[Coordinate-based object records]

'''

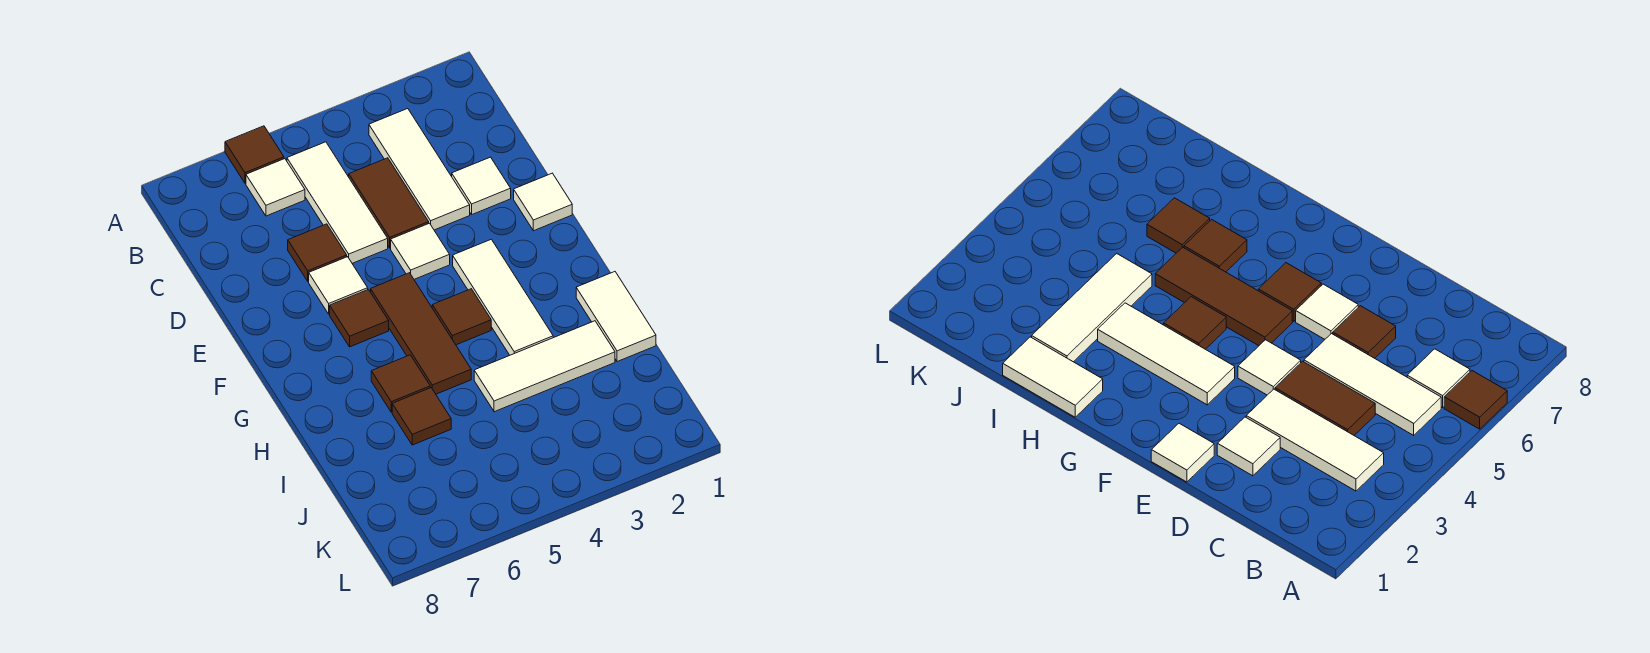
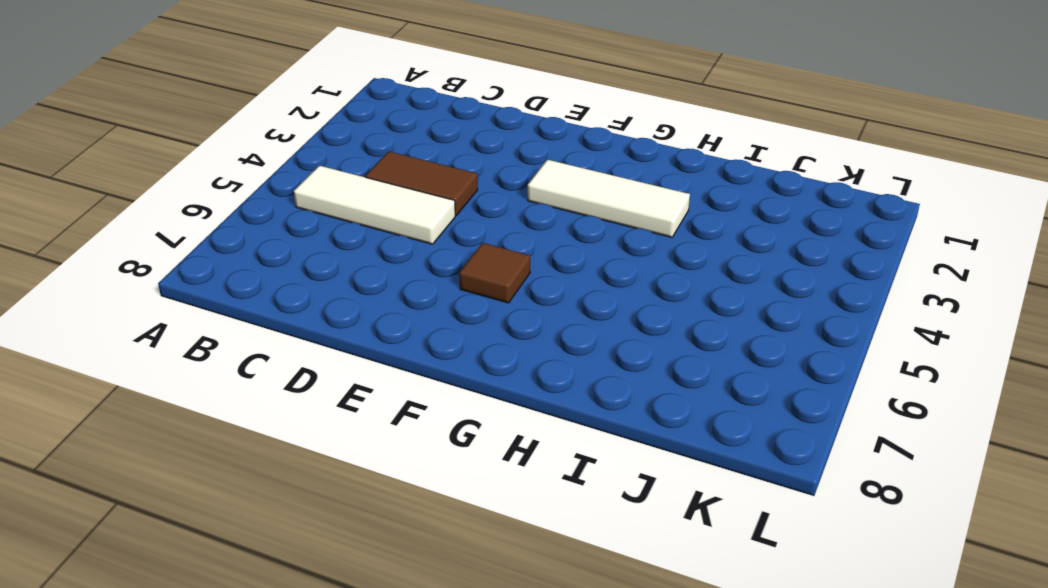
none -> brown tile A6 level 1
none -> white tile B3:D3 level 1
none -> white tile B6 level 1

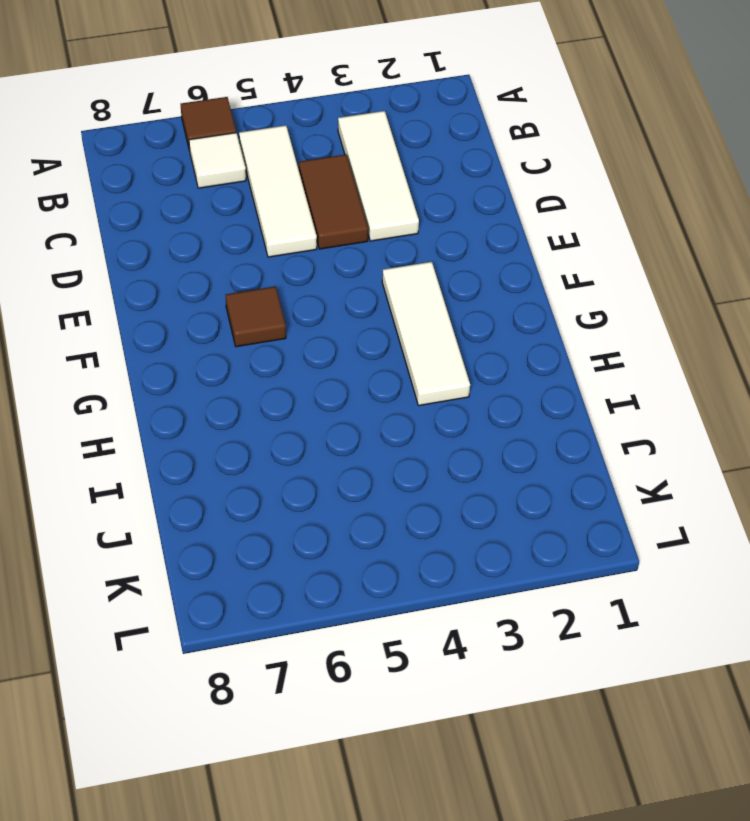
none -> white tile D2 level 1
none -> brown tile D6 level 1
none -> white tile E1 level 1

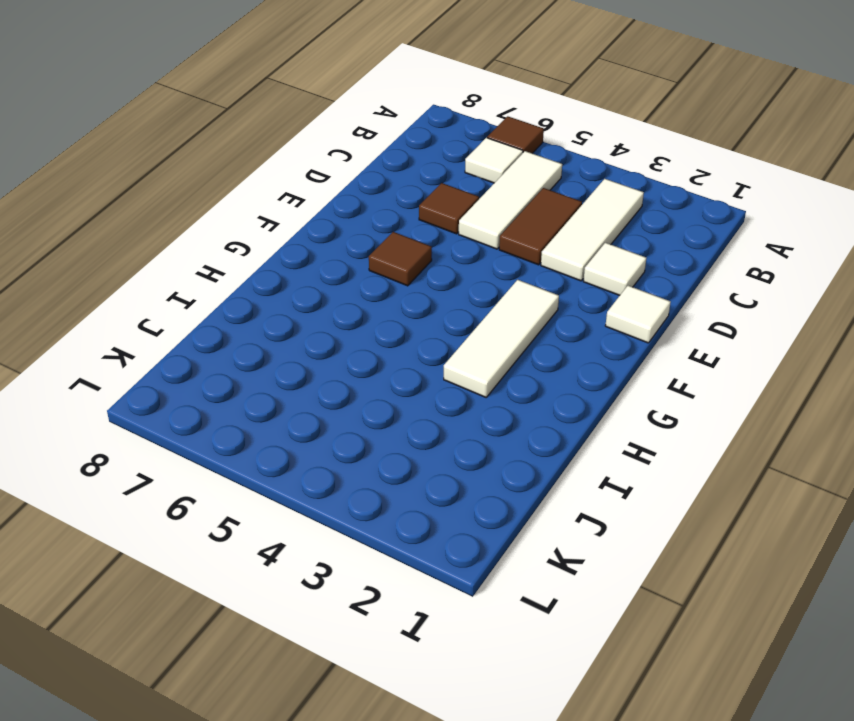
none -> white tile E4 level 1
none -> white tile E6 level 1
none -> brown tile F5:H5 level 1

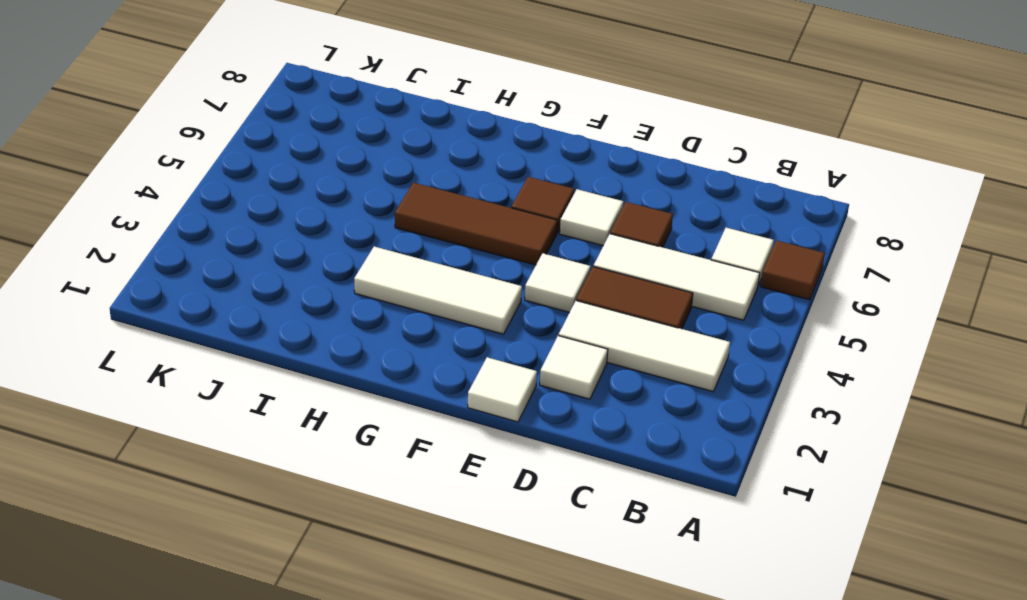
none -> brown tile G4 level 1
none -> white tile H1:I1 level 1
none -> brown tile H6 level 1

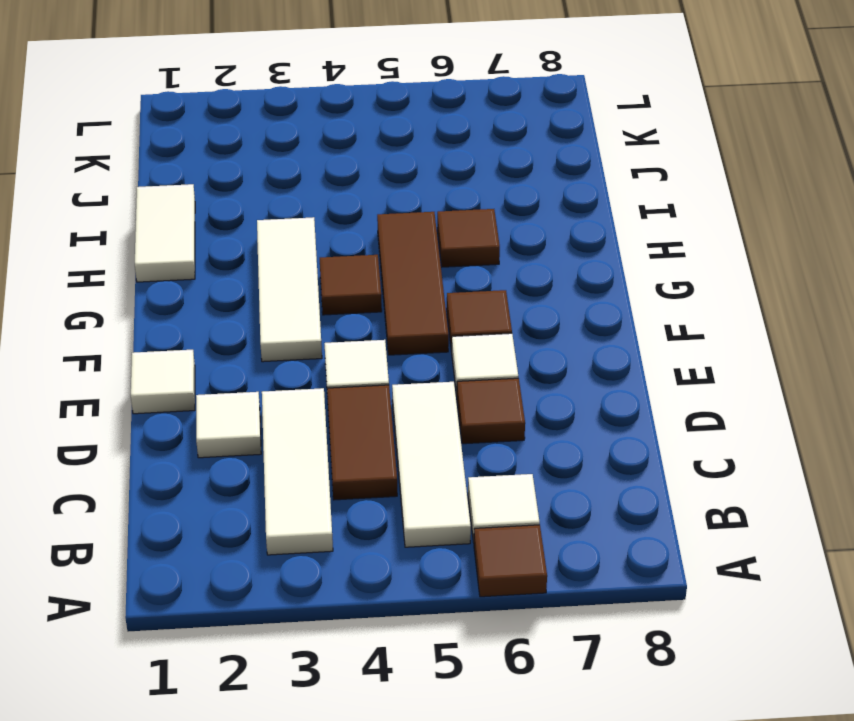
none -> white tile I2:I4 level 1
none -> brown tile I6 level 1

'''

§ What to work on:
Give again, exactly as written above, each line from the one that has "none -> white tile D2 level 1" to the one that has "none -> white tile I2:I4 level 1", both included; omit the pictures.

§ Output of the task:
none -> white tile D2 level 1
none -> brown tile D6 level 1
none -> white tile E1 level 1

none -> white tile E4 level 1
none -> white tile E6 level 1
none -> brown tile F5:H5 level 1

none -> brown tile G4 level 1
none -> white tile H1:I1 level 1
none -> brown tile H6 level 1

none -> white tile I2:I4 level 1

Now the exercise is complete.